Data under study:
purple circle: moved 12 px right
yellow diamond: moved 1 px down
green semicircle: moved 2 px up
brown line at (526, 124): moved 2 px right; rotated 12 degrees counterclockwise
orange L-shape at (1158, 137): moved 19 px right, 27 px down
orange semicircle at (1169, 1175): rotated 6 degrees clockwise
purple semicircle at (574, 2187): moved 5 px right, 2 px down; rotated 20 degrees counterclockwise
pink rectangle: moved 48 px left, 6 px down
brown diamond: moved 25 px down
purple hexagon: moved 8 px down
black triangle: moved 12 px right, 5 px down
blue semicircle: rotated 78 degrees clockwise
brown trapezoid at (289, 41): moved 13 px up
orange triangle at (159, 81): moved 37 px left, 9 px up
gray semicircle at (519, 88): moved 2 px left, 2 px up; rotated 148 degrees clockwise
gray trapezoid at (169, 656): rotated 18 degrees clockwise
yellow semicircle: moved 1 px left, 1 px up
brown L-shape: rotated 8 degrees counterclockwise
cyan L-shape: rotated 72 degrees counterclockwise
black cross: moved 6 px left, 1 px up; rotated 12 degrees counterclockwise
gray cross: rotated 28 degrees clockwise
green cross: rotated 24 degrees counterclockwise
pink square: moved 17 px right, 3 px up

Exercise description: Go through the entries above and report every line in which the word "trapezoid" appears.

Your response:
brown trapezoid at (289, 41): moved 13 px up
gray trapezoid at (169, 656): rotated 18 degrees clockwise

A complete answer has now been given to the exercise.